- _Stated exercise_: Copy every line of the material below, keeping each word and number unchanged.

- _Task inputs_:
#####

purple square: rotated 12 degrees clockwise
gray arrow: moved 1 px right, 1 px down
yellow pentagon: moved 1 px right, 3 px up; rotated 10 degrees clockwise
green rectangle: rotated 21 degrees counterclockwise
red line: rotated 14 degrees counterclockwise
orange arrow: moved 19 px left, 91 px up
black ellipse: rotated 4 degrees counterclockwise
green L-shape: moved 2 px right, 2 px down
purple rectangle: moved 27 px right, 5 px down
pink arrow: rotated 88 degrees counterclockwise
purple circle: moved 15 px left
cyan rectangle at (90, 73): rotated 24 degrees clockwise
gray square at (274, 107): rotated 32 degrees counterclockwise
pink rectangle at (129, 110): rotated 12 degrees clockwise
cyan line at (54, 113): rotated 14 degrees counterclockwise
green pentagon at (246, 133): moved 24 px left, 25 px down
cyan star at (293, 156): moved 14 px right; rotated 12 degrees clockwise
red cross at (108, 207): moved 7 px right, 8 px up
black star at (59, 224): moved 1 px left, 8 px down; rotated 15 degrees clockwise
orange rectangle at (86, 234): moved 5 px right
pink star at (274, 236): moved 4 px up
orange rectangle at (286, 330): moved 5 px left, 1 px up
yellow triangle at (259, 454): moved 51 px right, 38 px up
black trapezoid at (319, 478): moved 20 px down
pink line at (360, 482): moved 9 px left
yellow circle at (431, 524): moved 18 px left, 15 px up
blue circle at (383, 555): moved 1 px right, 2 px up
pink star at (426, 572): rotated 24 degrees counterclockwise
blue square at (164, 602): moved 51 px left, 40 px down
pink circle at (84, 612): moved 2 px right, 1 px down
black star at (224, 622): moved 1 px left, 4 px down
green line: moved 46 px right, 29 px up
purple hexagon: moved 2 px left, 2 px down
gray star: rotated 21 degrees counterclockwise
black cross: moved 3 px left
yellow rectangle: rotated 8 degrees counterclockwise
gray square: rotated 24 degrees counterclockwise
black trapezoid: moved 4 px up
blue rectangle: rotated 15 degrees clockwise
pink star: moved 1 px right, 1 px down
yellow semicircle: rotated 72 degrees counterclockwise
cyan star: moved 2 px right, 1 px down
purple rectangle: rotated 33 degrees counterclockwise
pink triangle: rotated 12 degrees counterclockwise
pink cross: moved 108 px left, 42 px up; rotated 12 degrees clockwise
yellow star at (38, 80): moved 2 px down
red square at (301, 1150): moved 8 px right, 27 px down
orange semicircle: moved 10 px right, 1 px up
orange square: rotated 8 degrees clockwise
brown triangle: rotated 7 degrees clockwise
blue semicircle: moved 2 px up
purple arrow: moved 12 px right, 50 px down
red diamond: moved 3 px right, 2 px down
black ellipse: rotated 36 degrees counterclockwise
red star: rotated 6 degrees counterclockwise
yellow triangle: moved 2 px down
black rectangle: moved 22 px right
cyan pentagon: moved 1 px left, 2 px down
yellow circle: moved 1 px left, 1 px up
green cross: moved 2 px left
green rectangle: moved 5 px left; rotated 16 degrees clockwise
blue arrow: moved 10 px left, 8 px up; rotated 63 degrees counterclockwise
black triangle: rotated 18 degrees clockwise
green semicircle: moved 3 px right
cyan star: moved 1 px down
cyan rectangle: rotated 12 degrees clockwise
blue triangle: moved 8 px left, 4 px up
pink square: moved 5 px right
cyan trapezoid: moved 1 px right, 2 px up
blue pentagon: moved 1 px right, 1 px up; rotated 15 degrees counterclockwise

#####

- _The result_:
purple square: rotated 12 degrees clockwise
gray arrow: moved 1 px right, 1 px down
yellow pentagon: moved 1 px right, 3 px up; rotated 10 degrees clockwise
green rectangle: rotated 21 degrees counterclockwise
red line: rotated 14 degrees counterclockwise
orange arrow: moved 19 px left, 91 px up
black ellipse: rotated 4 degrees counterclockwise
green L-shape: moved 2 px right, 2 px down
purple rectangle: moved 27 px right, 5 px down
pink arrow: rotated 88 degrees counterclockwise
purple circle: moved 15 px left
cyan rectangle at (90, 73): rotated 24 degrees clockwise
gray square at (274, 107): rotated 32 degrees counterclockwise
pink rectangle at (129, 110): rotated 12 degrees clockwise
cyan line at (54, 113): rotated 14 degrees counterclockwise
green pentagon at (246, 133): moved 24 px left, 25 px down
cyan star at (293, 156): moved 14 px right; rotated 12 degrees clockwise
red cross at (108, 207): moved 7 px right, 8 px up
black star at (59, 224): moved 1 px left, 8 px down; rotated 15 degrees clockwise
orange rectangle at (86, 234): moved 5 px right
pink star at (274, 236): moved 4 px up
orange rectangle at (286, 330): moved 5 px left, 1 px up
yellow triangle at (259, 454): moved 51 px right, 38 px up
black trapezoid at (319, 478): moved 20 px down
pink line at (360, 482): moved 9 px left
yellow circle at (431, 524): moved 18 px left, 15 px up
blue circle at (383, 555): moved 1 px right, 2 px up
pink star at (426, 572): rotated 24 degrees counterclockwise
blue square at (164, 602): moved 51 px left, 40 px down
pink circle at (84, 612): moved 2 px right, 1 px down
black star at (224, 622): moved 1 px left, 4 px down
green line: moved 46 px right, 29 px up
purple hexagon: moved 2 px left, 2 px down
gray star: rotated 21 degrees counterclockwise
black cross: moved 3 px left
yellow rectangle: rotated 8 degrees counterclockwise
gray square: rotated 24 degrees counterclockwise
black trapezoid: moved 4 px up
blue rectangle: rotated 15 degrees clockwise
pink star: moved 1 px right, 1 px down
yellow semicircle: rotated 72 degrees counterclockwise
cyan star: moved 2 px right, 1 px down
purple rectangle: rotated 33 degrees counterclockwise
pink triangle: rotated 12 degrees counterclockwise
pink cross: moved 108 px left, 42 px up; rotated 12 degrees clockwise
yellow star at (38, 80): moved 2 px down
red square at (301, 1150): moved 8 px right, 27 px down
orange semicircle: moved 10 px right, 1 px up
orange square: rotated 8 degrees clockwise
brown triangle: rotated 7 degrees clockwise
blue semicircle: moved 2 px up
purple arrow: moved 12 px right, 50 px down
red diamond: moved 3 px right, 2 px down
black ellipse: rotated 36 degrees counterclockwise
red star: rotated 6 degrees counterclockwise
yellow triangle: moved 2 px down
black rectangle: moved 22 px right
cyan pentagon: moved 1 px left, 2 px down
yellow circle: moved 1 px left, 1 px up
green cross: moved 2 px left
green rectangle: moved 5 px left; rotated 16 degrees clockwise
blue arrow: moved 10 px left, 8 px up; rotated 63 degrees counterclockwise
black triangle: rotated 18 degrees clockwise
green semicircle: moved 3 px right
cyan star: moved 1 px down
cyan rectangle: rotated 12 degrees clockwise
blue triangle: moved 8 px left, 4 px up
pink square: moved 5 px right
cyan trapezoid: moved 1 px right, 2 px up
blue pentagon: moved 1 px right, 1 px up; rotated 15 degrees counterclockwise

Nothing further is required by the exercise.